- _WORK ITEM_: An exact copy is needed of the lines from the line holding "yellow ellipse: (661, 690)" through the final line of the listing below, both included.
Start of TASK MATERIAL
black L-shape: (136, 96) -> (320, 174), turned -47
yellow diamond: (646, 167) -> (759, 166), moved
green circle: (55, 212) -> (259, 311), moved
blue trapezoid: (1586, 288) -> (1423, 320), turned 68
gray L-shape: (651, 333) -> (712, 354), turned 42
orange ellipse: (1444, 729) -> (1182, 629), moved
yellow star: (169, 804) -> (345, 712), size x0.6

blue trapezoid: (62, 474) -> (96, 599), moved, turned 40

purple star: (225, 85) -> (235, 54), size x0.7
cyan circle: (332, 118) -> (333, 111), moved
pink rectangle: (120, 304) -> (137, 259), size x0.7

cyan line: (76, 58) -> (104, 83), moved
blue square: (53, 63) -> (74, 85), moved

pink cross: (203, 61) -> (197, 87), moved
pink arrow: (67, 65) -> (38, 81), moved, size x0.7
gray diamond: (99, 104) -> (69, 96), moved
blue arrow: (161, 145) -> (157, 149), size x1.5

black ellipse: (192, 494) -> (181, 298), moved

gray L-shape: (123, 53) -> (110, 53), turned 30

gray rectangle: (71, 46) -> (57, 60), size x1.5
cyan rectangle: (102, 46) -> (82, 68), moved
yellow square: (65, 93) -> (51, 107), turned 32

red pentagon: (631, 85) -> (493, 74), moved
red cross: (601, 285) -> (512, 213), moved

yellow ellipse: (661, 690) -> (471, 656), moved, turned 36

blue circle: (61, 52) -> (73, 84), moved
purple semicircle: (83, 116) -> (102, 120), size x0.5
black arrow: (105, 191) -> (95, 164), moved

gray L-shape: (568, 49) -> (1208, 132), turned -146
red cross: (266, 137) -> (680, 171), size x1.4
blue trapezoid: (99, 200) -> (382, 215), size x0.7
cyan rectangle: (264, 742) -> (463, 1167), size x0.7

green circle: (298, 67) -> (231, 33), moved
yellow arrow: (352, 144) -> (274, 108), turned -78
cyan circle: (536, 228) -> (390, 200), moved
End of TASK MATERIAL
- _PROBLEM SOLUTION_:
yellow ellipse: (661, 690) -> (471, 656), moved, turned 36

blue circle: (61, 52) -> (73, 84), moved
purple semicircle: (83, 116) -> (102, 120), size x0.5
black arrow: (105, 191) -> (95, 164), moved

gray L-shape: (568, 49) -> (1208, 132), turned -146
red cross: (266, 137) -> (680, 171), size x1.4
blue trapezoid: (99, 200) -> (382, 215), size x0.7
cyan rectangle: (264, 742) -> (463, 1167), size x0.7

green circle: (298, 67) -> (231, 33), moved
yellow arrow: (352, 144) -> (274, 108), turned -78
cyan circle: (536, 228) -> (390, 200), moved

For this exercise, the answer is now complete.